**THE PROBLEM**.
What you return must match the records exactly, except that the pictures are gone.

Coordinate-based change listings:
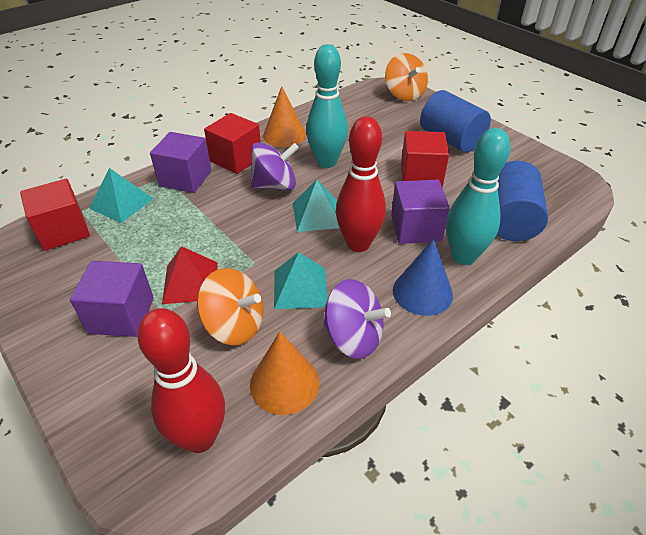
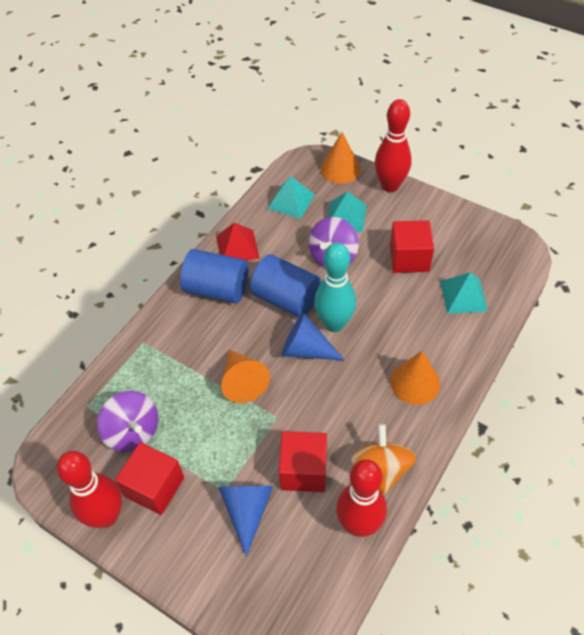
blue cone: 1 -> 2
orange cone: 2 -> 3
orange spinning top: 2 -> 1
purple cube: 3 -> 0
red bowling pin: 2 -> 3
turquoise bowling pin: 2 -> 1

**EXERCISE OUTPUT**.
blue cone: 1 -> 2
orange cone: 2 -> 3
orange spinning top: 2 -> 1
purple cube: 3 -> 0
red bowling pin: 2 -> 3
turquoise bowling pin: 2 -> 1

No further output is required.